Problem details ▸ One exact copy of the listing is needed. It should contain no pictures.

Information shown ▸
....

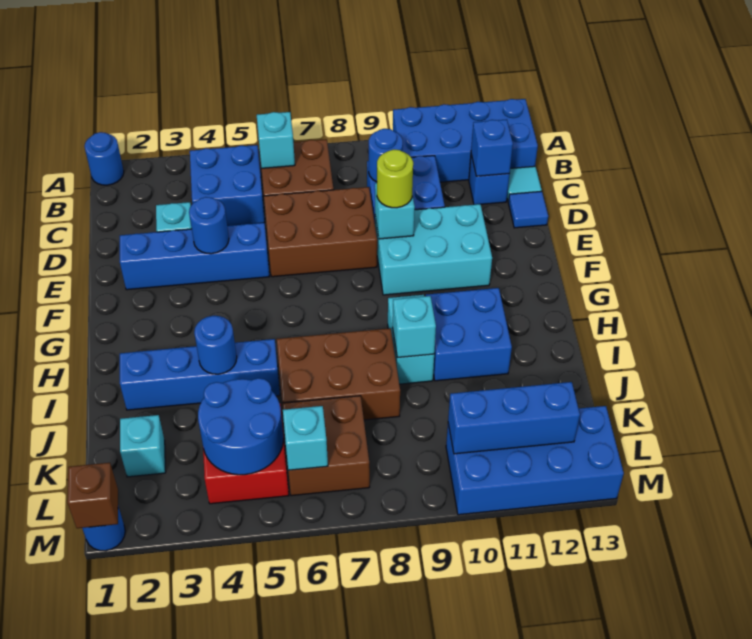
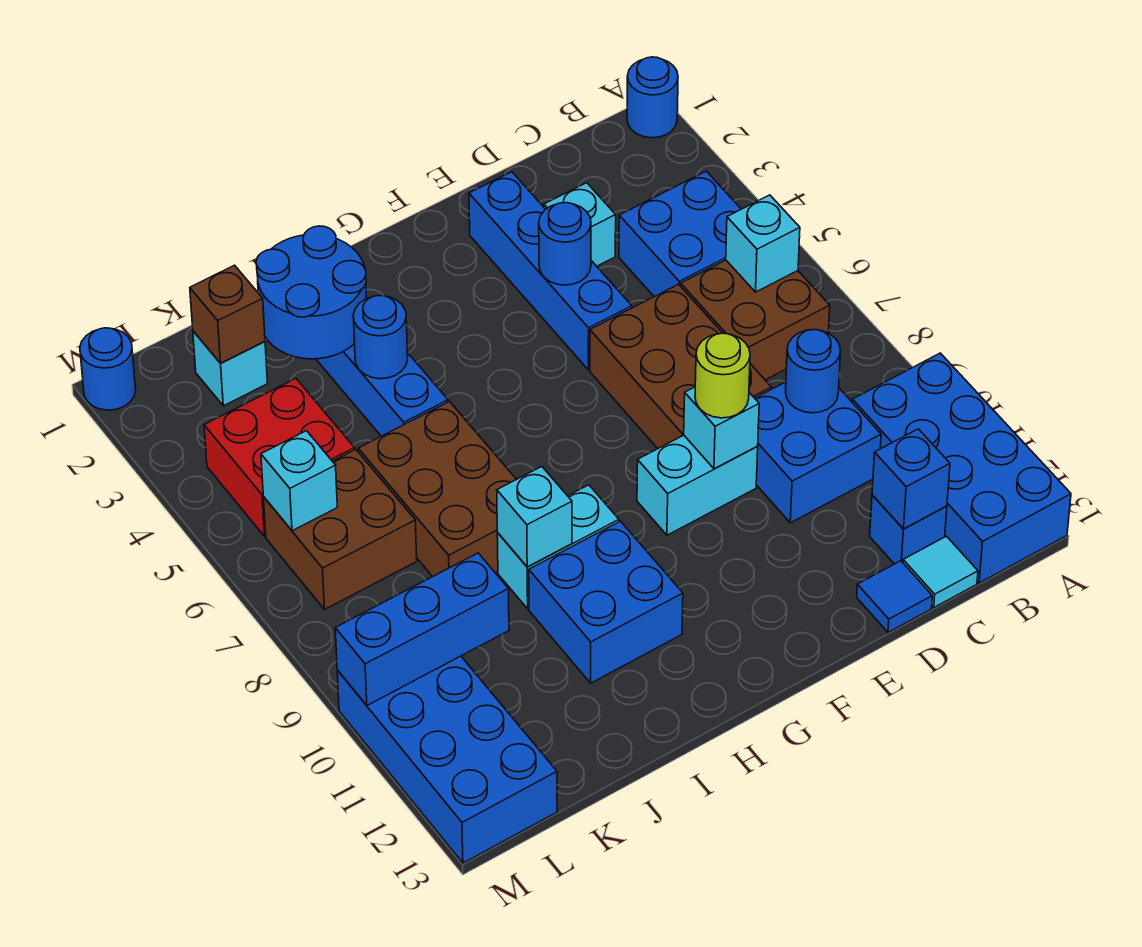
cyan brick E9:F11 level 1 -> cyan brick E9:F9 level 1
blue round brick K4:L5 level 2 -> blue round brick I2:J3 level 2
blue brick L10:L12 level 2 -> blue brick K10:M10 level 2
brown brick M1 level 2 -> brown brick K2 level 2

....

Output of the task ▸
cyan brick E9:F11 level 1 -> cyan brick E9:F9 level 1
blue round brick K4:L5 level 2 -> blue round brick I2:J3 level 2
blue brick L10:L12 level 2 -> blue brick K10:M10 level 2
brown brick M1 level 2 -> brown brick K2 level 2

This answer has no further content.